Excerpts from a dataset:

──────

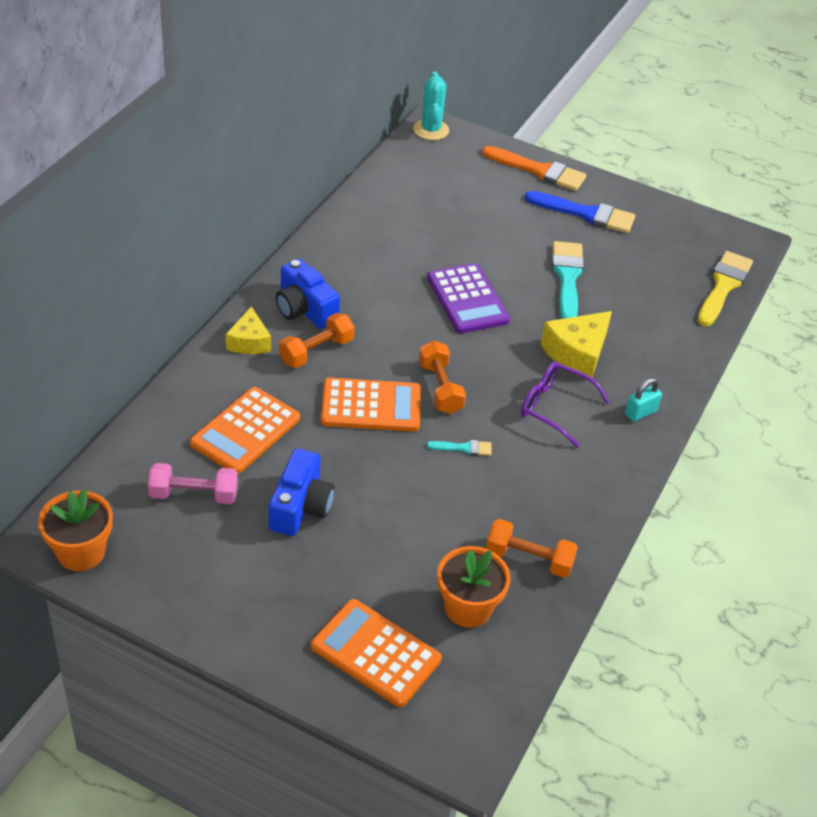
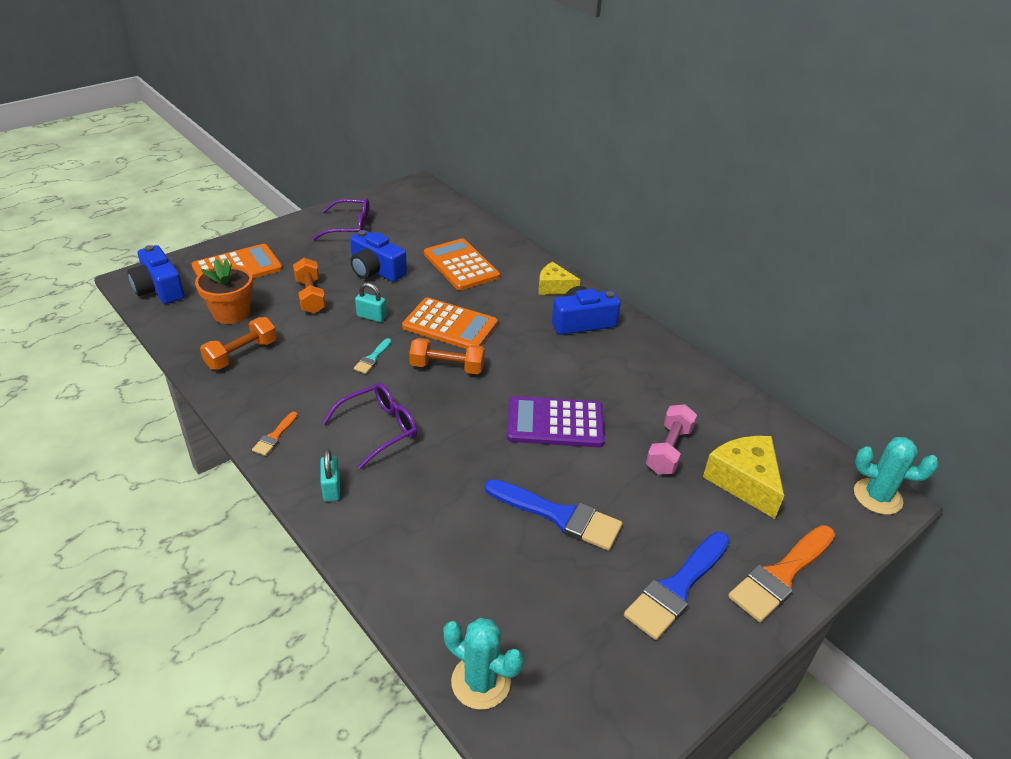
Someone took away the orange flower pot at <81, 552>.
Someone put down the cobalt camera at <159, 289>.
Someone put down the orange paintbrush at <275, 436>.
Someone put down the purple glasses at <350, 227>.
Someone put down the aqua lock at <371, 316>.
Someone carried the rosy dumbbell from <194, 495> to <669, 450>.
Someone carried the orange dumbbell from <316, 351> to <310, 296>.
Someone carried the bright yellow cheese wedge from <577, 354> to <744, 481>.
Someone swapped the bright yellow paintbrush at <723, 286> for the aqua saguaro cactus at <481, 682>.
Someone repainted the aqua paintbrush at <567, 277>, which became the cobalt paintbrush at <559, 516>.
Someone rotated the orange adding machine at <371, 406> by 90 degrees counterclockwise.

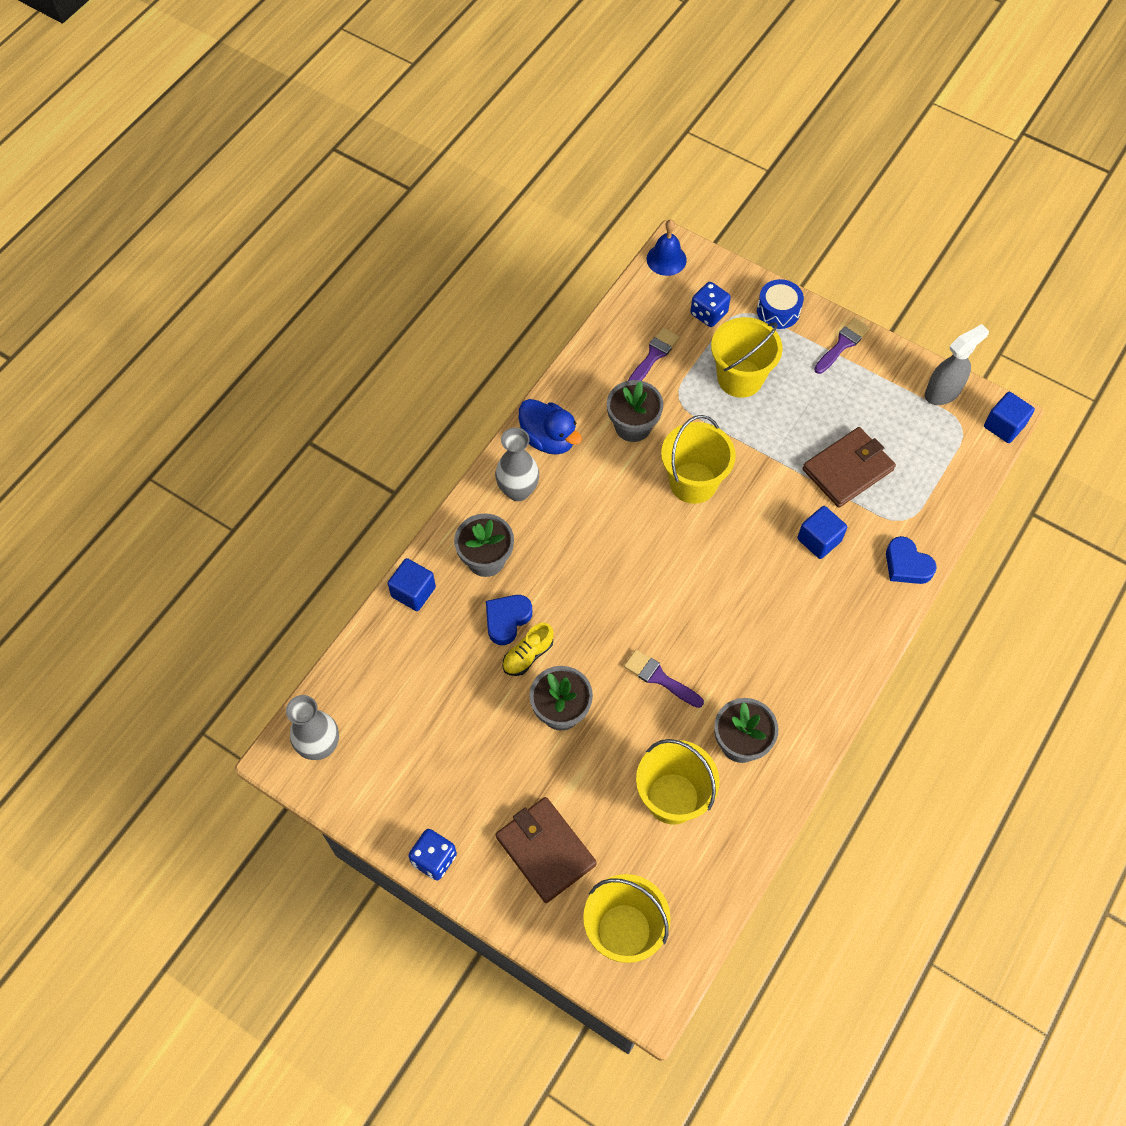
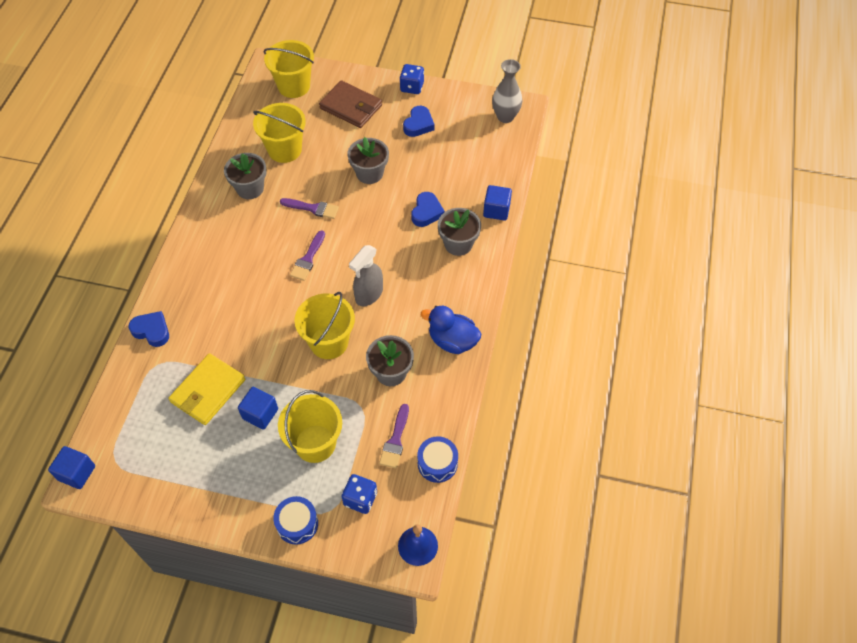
Someone took away the grey vase at <518, 490>.
Someone took away the bright yellow lace-up shoe at <528, 655>.
Someone put down the cobalt heart at <418, 124>.
Someone put down the cobalt snare drum at <437, 463>.
Someone carried the cobalt solid cube from <819, 540> to <260, 414>.
Someone carried the purple paintbrush from <842, 344> to <308, 259>.
Someone carried the grey sprayer from <943, 392> to <369, 294>.
Someone repainted the dark brown billfold at <847, 469>, which became the bright yellow billfold at <208, 391>.

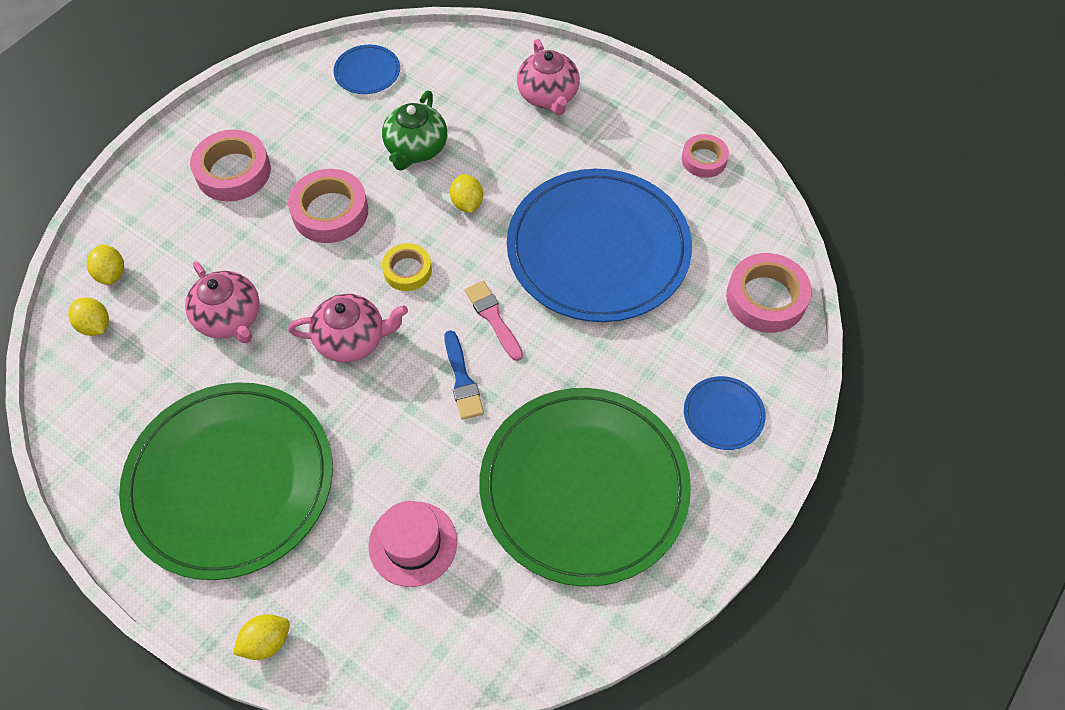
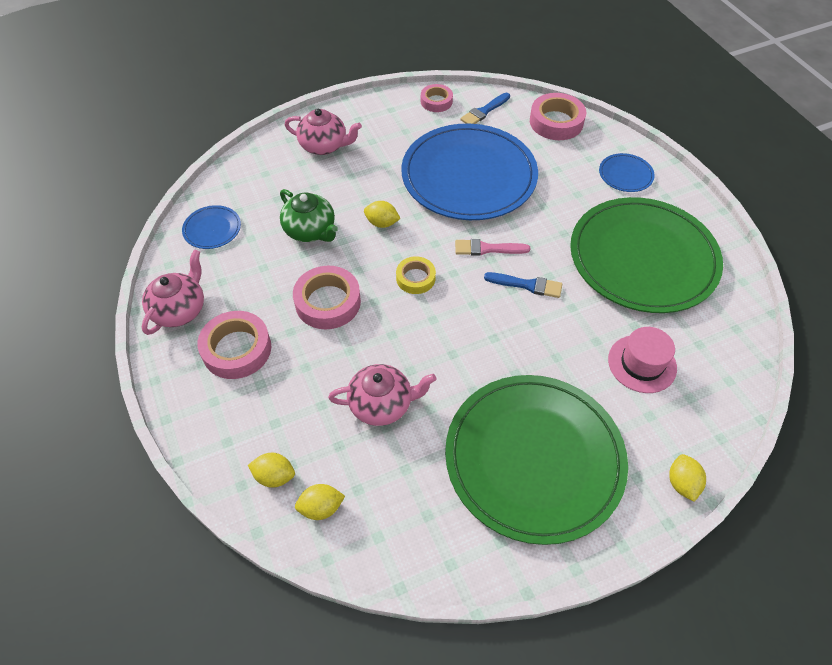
Someone put down the cobalt paintbrush at <484, 111>.
Someone carried the rosy teapot from <352, 339> to <180, 310>.

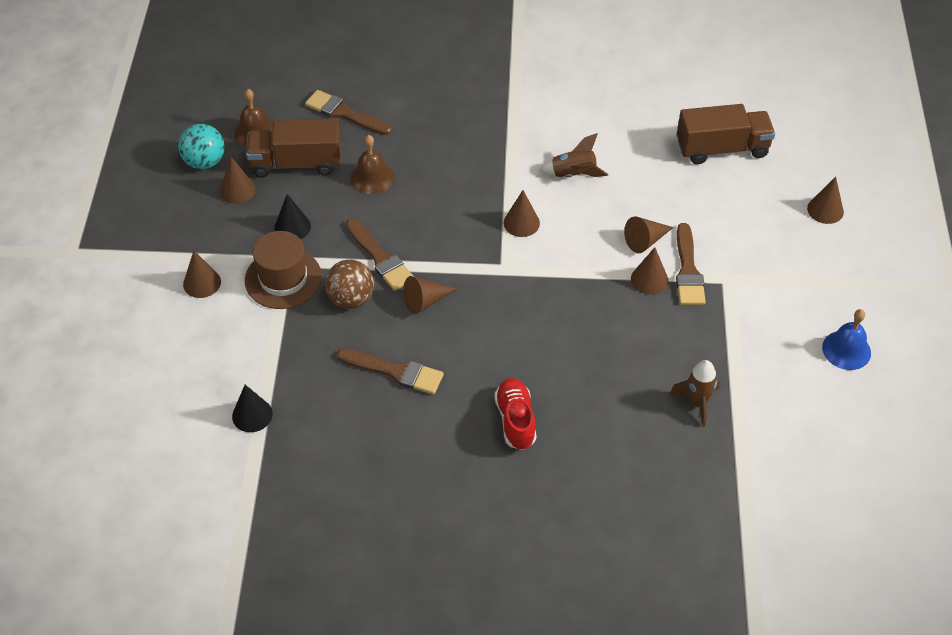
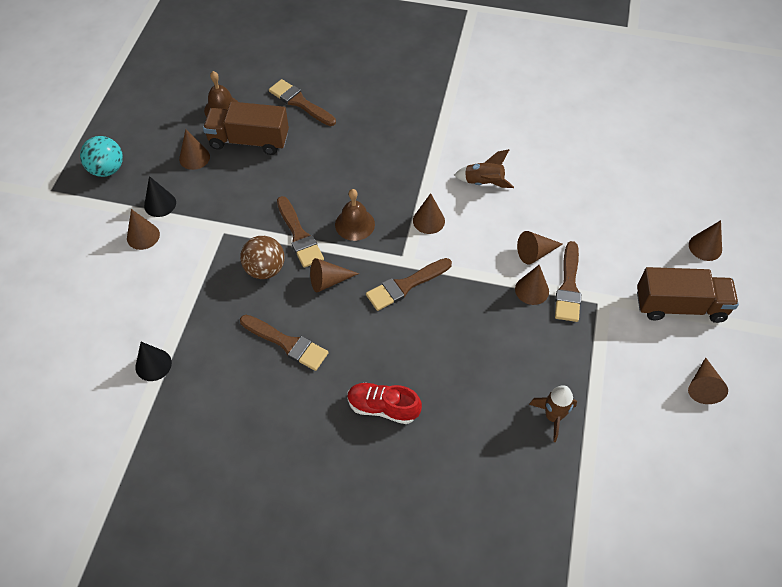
Someone took away the dark brown tall hat at <283, 278>.
Someone put down the dark brown paintbrush at <405, 285>.
Someone carried the aqua ball from <205, 162> to <107, 169>.
Someone carried the ebony cone from <292, 227> to <160, 204>.
Someone carried the dark brown hand bell from <372, 177> to <354, 224>.
Someone carried the dark brown toy truck from <722, 148> to <680, 306>.
Someone swapped the cobalt hand bell at <846, 350> for the dark brown cone at <703, 386>.
Someone rotated the red lace-up shoe at <515, 420> by 75 degrees counterclockwise.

──────

In the data above, retype exactly and only the lines between the one holding "Someone swapped the bright" and the one holding "Someone repainted the aqua", inclusive.

*EXERCISE SOLUTION:*
Someone swapped the bright yellow paintbrush at <723, 286> for the aqua saguaro cactus at <481, 682>.
Someone repainted the aqua paintbrush at <567, 277>, which became the cobalt paintbrush at <559, 516>.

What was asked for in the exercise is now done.